> **TASK DESCRIPTION**
The listing below must be repeated word for word, without its pictures.

SUPPLIED DATA Block Start

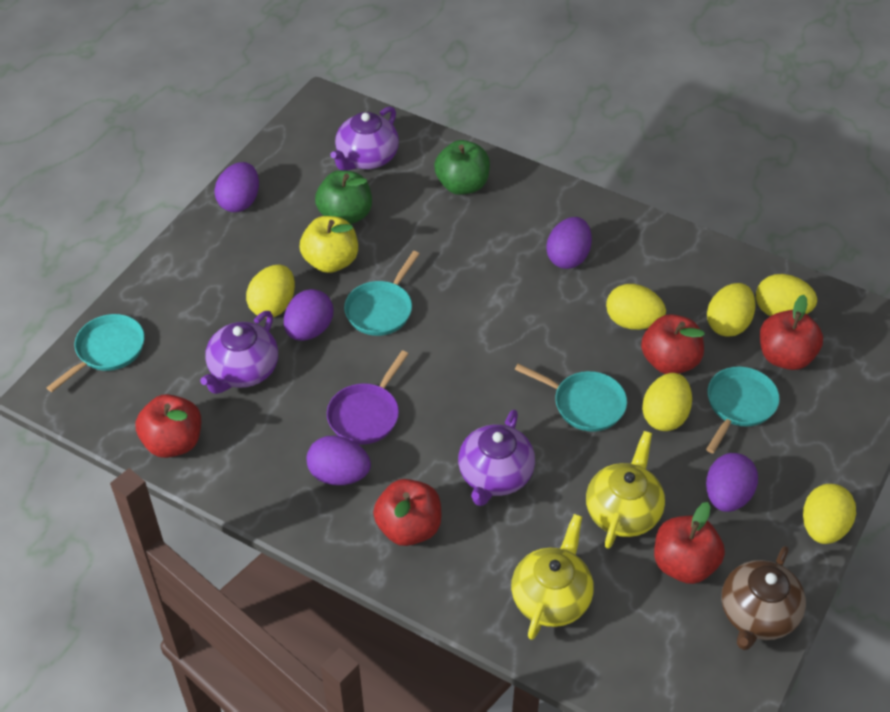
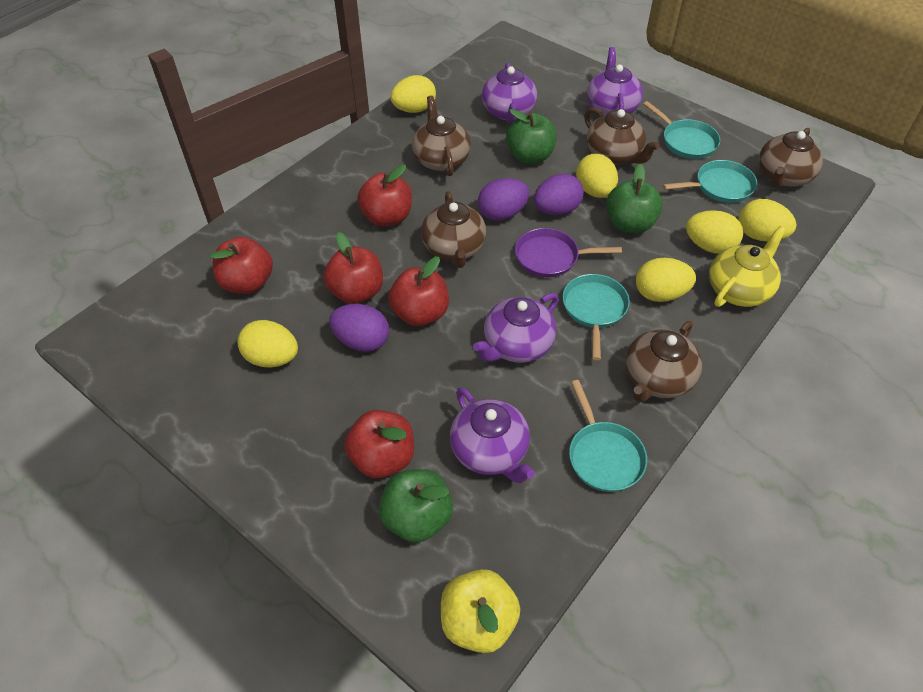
brown teapot: 1 -> 5
green apple: 2 -> 3
purple egg: 5 -> 3
purple teapot: 3 -> 4
yellow teapot: 2 -> 1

SUPPLIED DATA Block End

> **ANSWER TO THIS TASK**
brown teapot: 1 -> 5
green apple: 2 -> 3
purple egg: 5 -> 3
purple teapot: 3 -> 4
yellow teapot: 2 -> 1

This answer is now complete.